> [WHAT THE TASK REQUIRES] Extract all of the data and reproduce it precisely.
::: SUPPLIED DATA :::
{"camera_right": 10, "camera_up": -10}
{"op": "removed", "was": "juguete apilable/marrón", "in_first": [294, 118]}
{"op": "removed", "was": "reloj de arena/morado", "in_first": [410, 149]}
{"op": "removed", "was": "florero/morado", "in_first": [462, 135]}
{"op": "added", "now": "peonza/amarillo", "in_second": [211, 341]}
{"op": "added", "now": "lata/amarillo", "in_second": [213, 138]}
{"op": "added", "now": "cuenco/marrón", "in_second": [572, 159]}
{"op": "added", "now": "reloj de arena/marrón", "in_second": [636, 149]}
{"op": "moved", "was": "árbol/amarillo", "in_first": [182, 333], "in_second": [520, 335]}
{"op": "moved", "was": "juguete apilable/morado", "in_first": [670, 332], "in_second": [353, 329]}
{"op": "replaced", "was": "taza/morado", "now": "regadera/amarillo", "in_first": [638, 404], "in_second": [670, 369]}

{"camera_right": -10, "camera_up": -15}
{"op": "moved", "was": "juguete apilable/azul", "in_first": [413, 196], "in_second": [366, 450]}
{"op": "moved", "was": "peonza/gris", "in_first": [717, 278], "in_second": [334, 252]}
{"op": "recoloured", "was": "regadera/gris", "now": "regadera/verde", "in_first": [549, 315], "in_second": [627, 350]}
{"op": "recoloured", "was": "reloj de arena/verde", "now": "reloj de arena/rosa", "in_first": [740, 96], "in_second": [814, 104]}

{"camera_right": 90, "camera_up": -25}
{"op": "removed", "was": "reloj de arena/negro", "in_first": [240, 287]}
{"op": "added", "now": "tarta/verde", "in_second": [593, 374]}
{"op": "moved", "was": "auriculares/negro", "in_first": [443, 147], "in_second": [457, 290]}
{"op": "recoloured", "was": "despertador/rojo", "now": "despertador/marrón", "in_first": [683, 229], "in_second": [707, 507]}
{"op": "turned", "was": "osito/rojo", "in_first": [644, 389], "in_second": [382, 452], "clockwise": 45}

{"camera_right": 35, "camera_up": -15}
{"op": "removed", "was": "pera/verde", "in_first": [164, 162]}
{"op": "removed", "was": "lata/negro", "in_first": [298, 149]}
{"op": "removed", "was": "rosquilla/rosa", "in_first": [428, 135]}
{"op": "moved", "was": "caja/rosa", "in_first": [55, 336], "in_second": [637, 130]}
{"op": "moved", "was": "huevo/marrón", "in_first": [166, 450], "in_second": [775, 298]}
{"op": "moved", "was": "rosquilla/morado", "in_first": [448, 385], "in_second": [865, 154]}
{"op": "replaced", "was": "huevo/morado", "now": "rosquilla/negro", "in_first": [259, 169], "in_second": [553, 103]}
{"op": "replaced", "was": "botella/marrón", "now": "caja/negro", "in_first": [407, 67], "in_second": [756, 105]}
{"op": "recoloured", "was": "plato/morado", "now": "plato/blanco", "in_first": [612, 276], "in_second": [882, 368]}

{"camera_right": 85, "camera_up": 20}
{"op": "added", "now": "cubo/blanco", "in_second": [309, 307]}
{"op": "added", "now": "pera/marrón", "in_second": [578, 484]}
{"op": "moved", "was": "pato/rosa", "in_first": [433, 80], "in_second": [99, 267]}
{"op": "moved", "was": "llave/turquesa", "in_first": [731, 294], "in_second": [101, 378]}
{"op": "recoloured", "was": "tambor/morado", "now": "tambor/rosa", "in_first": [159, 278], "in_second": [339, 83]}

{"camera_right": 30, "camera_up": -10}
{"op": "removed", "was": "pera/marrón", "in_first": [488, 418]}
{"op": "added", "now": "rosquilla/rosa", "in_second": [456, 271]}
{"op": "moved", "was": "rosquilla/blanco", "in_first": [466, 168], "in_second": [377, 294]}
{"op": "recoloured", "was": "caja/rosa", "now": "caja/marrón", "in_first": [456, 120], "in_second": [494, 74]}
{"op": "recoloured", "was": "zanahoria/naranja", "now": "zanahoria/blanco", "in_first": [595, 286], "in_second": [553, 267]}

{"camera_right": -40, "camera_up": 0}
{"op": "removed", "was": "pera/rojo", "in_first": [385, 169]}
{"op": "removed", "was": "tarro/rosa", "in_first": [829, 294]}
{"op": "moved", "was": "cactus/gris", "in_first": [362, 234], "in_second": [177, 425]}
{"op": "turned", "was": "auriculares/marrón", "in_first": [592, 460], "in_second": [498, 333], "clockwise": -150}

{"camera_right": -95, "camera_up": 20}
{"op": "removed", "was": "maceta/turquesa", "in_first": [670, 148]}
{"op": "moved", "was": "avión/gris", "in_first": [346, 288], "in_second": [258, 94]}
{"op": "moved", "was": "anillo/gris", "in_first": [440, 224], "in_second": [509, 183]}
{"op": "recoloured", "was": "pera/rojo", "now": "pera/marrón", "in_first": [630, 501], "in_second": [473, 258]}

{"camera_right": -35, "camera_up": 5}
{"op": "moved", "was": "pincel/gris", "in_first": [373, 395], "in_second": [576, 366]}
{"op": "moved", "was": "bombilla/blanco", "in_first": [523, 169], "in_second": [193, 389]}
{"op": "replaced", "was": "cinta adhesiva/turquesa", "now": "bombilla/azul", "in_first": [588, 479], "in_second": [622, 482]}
:::
> [OUTPUT FOR THIS TASK]
{"camera_right": 10, "camera_up": -10}
{"op": "removed", "was": "juguete apilable/marrón", "in_first": [294, 118]}
{"op": "removed", "was": "reloj de arena/morado", "in_first": [410, 149]}
{"op": "removed", "was": "florero/morado", "in_first": [462, 135]}
{"op": "added", "now": "peonza/amarillo", "in_second": [211, 341]}
{"op": "added", "now": "lata/amarillo", "in_second": [213, 138]}
{"op": "added", "now": "cuenco/marrón", "in_second": [572, 159]}
{"op": "added", "now": "reloj de arena/marrón", "in_second": [636, 149]}
{"op": "moved", "was": "árbol/amarillo", "in_first": [182, 333], "in_second": [520, 335]}
{"op": "moved", "was": "juguete apilable/morado", "in_first": [670, 332], "in_second": [353, 329]}
{"op": "replaced", "was": "taza/morado", "now": "regadera/amarillo", "in_first": [638, 404], "in_second": [670, 369]}

{"camera_right": -10, "camera_up": -15}
{"op": "moved", "was": "juguete apilable/azul", "in_first": [413, 196], "in_second": [366, 450]}
{"op": "moved", "was": "peonza/gris", "in_first": [717, 278], "in_second": [334, 252]}
{"op": "recoloured", "was": "regadera/gris", "now": "regadera/verde", "in_first": [549, 315], "in_second": [627, 350]}
{"op": "recoloured", "was": "reloj de arena/verde", "now": "reloj de arena/rosa", "in_first": [740, 96], "in_second": [814, 104]}

{"camera_right": 90, "camera_up": -25}
{"op": "removed", "was": "reloj de arena/negro", "in_first": [240, 287]}
{"op": "added", "now": "tarta/verde", "in_second": [593, 374]}
{"op": "moved", "was": "auriculares/negro", "in_first": [443, 147], "in_second": [457, 290]}
{"op": "recoloured", "was": "despertador/rojo", "now": "despertador/marrón", "in_first": [683, 229], "in_second": [707, 507]}
{"op": "turned", "was": "osito/rojo", "in_first": [644, 389], "in_second": [382, 452], "clockwise": 45}

{"camera_right": 35, "camera_up": -15}
{"op": "removed", "was": "pera/verde", "in_first": [164, 162]}
{"op": "removed", "was": "lata/negro", "in_first": [298, 149]}
{"op": "removed", "was": "rosquilla/rosa", "in_first": [428, 135]}
{"op": "moved", "was": "caja/rosa", "in_first": [55, 336], "in_second": [637, 130]}
{"op": "moved", "was": "huevo/marrón", "in_first": [166, 450], "in_second": [775, 298]}
{"op": "moved", "was": "rosquilla/morado", "in_first": [448, 385], "in_second": [865, 154]}
{"op": "replaced", "was": "huevo/morado", "now": "rosquilla/negro", "in_first": [259, 169], "in_second": [553, 103]}
{"op": "replaced", "was": "botella/marrón", "now": "caja/negro", "in_first": [407, 67], "in_second": [756, 105]}
{"op": "recoloured", "was": "plato/morado", "now": "plato/blanco", "in_first": [612, 276], "in_second": [882, 368]}

{"camera_right": 85, "camera_up": 20}
{"op": "added", "now": "cubo/blanco", "in_second": [309, 307]}
{"op": "added", "now": "pera/marrón", "in_second": [578, 484]}
{"op": "moved", "was": "pato/rosa", "in_first": [433, 80], "in_second": [99, 267]}
{"op": "moved", "was": "llave/turquesa", "in_first": [731, 294], "in_second": [101, 378]}
{"op": "recoloured", "was": "tambor/morado", "now": "tambor/rosa", "in_first": [159, 278], "in_second": [339, 83]}

{"camera_right": 30, "camera_up": -10}
{"op": "removed", "was": "pera/marrón", "in_first": [488, 418]}
{"op": "added", "now": "rosquilla/rosa", "in_second": [456, 271]}
{"op": "moved", "was": "rosquilla/blanco", "in_first": [466, 168], "in_second": [377, 294]}
{"op": "recoloured", "was": "caja/rosa", "now": "caja/marrón", "in_first": [456, 120], "in_second": [494, 74]}
{"op": "recoloured", "was": "zanahoria/naranja", "now": "zanahoria/blanco", "in_first": [595, 286], "in_second": [553, 267]}

{"camera_right": -40, "camera_up": 0}
{"op": "removed", "was": "pera/rojo", "in_first": [385, 169]}
{"op": "removed", "was": "tarro/rosa", "in_first": [829, 294]}
{"op": "moved", "was": "cactus/gris", "in_first": [362, 234], "in_second": [177, 425]}
{"op": "turned", "was": "auriculares/marrón", "in_first": [592, 460], "in_second": [498, 333], "clockwise": -150}

{"camera_right": -95, "camera_up": 20}
{"op": "removed", "was": "maceta/turquesa", "in_first": [670, 148]}
{"op": "moved", "was": "avión/gris", "in_first": [346, 288], "in_second": [258, 94]}
{"op": "moved", "was": "anillo/gris", "in_first": [440, 224], "in_second": [509, 183]}
{"op": "recoloured", "was": "pera/rojo", "now": "pera/marrón", "in_first": [630, 501], "in_second": [473, 258]}

{"camera_right": -35, "camera_up": 5}
{"op": "moved", "was": "pincel/gris", "in_first": [373, 395], "in_second": [576, 366]}
{"op": "moved", "was": "bombilla/blanco", "in_first": [523, 169], "in_second": [193, 389]}
{"op": "replaced", "was": "cinta adhesiva/turquesa", "now": "bombilla/azul", "in_first": [588, 479], "in_second": [622, 482]}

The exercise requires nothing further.